■ Your objective:
Write out every line of the material below word for word, leaving out the pictures.

══ Entries

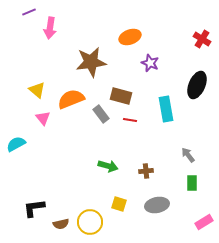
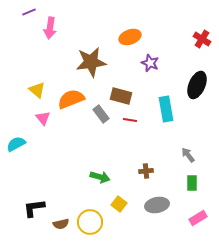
green arrow: moved 8 px left, 11 px down
yellow square: rotated 21 degrees clockwise
pink rectangle: moved 6 px left, 4 px up
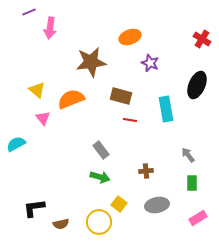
gray rectangle: moved 36 px down
yellow circle: moved 9 px right
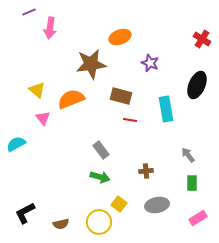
orange ellipse: moved 10 px left
brown star: moved 2 px down
black L-shape: moved 9 px left, 5 px down; rotated 20 degrees counterclockwise
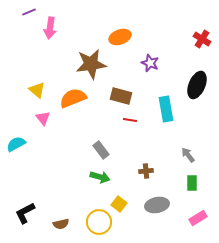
orange semicircle: moved 2 px right, 1 px up
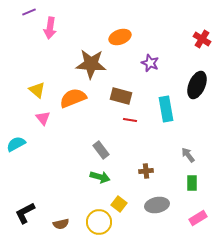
brown star: rotated 12 degrees clockwise
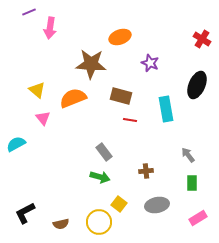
gray rectangle: moved 3 px right, 2 px down
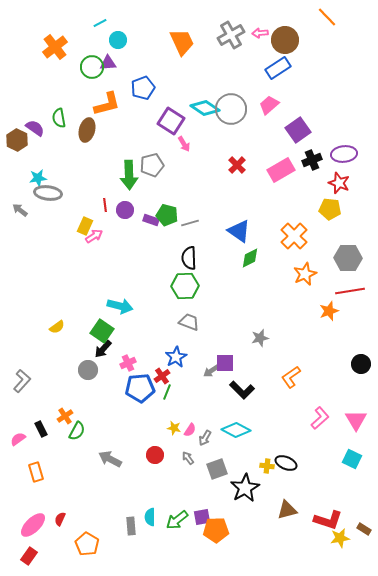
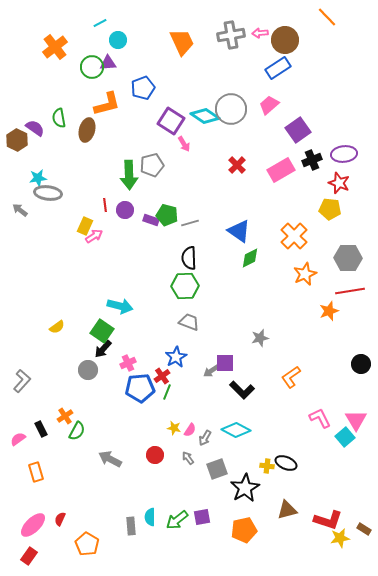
gray cross at (231, 35): rotated 20 degrees clockwise
cyan diamond at (205, 108): moved 8 px down
pink L-shape at (320, 418): rotated 75 degrees counterclockwise
cyan square at (352, 459): moved 7 px left, 22 px up; rotated 24 degrees clockwise
orange pentagon at (216, 530): moved 28 px right; rotated 10 degrees counterclockwise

════

■ Solution to this problem:
green arrow: moved 8 px left, 11 px down
yellow square: rotated 21 degrees clockwise
pink rectangle: moved 6 px left, 4 px up
gray rectangle: moved 36 px down
yellow circle: moved 9 px right
orange ellipse: moved 10 px left
brown star: moved 2 px down
black L-shape: moved 9 px left, 5 px down; rotated 20 degrees counterclockwise
orange semicircle: moved 2 px right, 1 px up
brown star: rotated 12 degrees clockwise
gray rectangle: moved 3 px right, 2 px down
gray cross at (231, 35): rotated 20 degrees clockwise
cyan diamond at (205, 108): moved 8 px down
pink L-shape at (320, 418): rotated 75 degrees counterclockwise
cyan square at (352, 459): moved 7 px left, 22 px up; rotated 24 degrees clockwise
orange pentagon at (216, 530): moved 28 px right; rotated 10 degrees counterclockwise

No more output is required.